AIM OF THE EXERCISE: Could you copy each line of the listing that holds "pink"?

EXERCISE INPUTS:
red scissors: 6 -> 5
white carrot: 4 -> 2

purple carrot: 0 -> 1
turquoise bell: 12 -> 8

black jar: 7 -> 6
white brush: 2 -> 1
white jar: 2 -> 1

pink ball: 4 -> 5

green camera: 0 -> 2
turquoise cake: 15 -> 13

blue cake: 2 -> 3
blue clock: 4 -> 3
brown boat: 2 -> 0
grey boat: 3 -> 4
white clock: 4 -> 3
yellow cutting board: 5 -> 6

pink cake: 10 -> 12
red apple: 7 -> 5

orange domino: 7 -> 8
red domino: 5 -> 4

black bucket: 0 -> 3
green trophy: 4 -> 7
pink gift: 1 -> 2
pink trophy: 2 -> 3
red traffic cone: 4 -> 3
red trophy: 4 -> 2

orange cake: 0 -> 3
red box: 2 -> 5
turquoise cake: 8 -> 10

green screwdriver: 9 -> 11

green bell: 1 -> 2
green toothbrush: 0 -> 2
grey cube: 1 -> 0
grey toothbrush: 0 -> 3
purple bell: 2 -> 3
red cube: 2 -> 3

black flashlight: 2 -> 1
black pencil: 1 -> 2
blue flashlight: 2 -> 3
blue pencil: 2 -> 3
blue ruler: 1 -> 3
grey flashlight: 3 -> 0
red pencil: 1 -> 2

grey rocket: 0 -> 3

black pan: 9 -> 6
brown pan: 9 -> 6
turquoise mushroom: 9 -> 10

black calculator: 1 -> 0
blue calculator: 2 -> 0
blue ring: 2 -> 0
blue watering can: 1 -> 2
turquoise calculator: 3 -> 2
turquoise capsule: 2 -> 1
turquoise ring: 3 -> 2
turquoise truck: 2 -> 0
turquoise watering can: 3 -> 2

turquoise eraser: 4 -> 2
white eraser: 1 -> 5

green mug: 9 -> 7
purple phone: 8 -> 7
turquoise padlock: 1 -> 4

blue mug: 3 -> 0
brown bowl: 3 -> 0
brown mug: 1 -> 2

RESULT OF THIS TASK:
pink ball: 4 -> 5
pink cake: 10 -> 12
pink gift: 1 -> 2
pink trophy: 2 -> 3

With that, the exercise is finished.